[Stored records]

....................

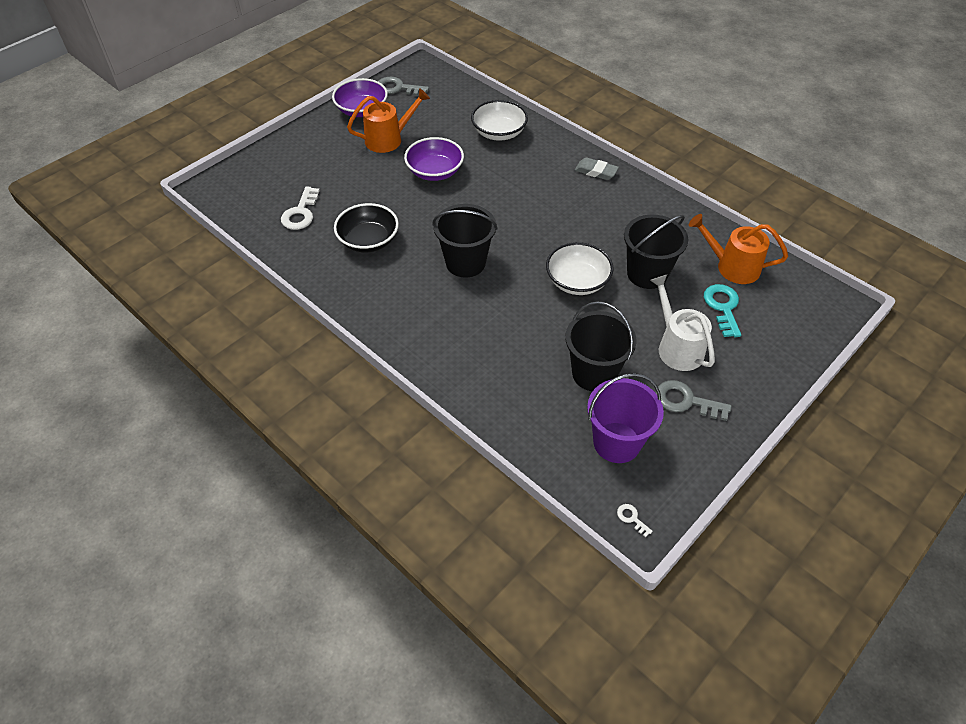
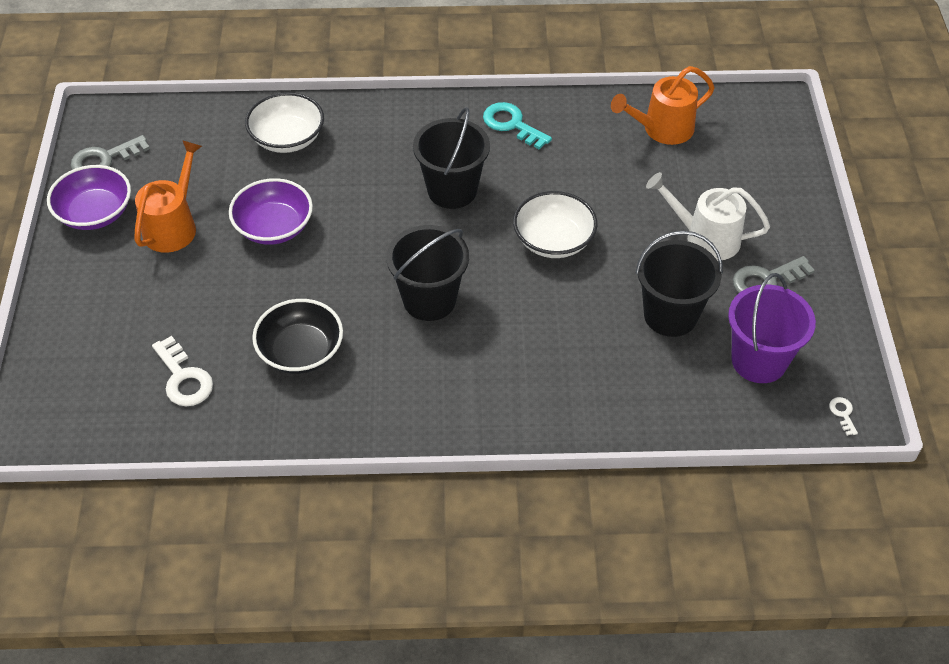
camera: 45 degrees left, 0 degrees up
(596, 171) = (436, 116): grey eraser -> none
(631, 518) = (842, 414): white key -> white key turned 75 degrees clockwise
(647, 274) = (603, 188): black bucket -> black bucket (452, 190)
(722, 307) = (697, 173): turquoise key -> turquoise key (511, 124)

....................

### [REQUIRED WORK]
For every line above in which the string "degrees" appears, add one; please give the final count and nothing else.

### [RESULT FOR THIS TASK]
2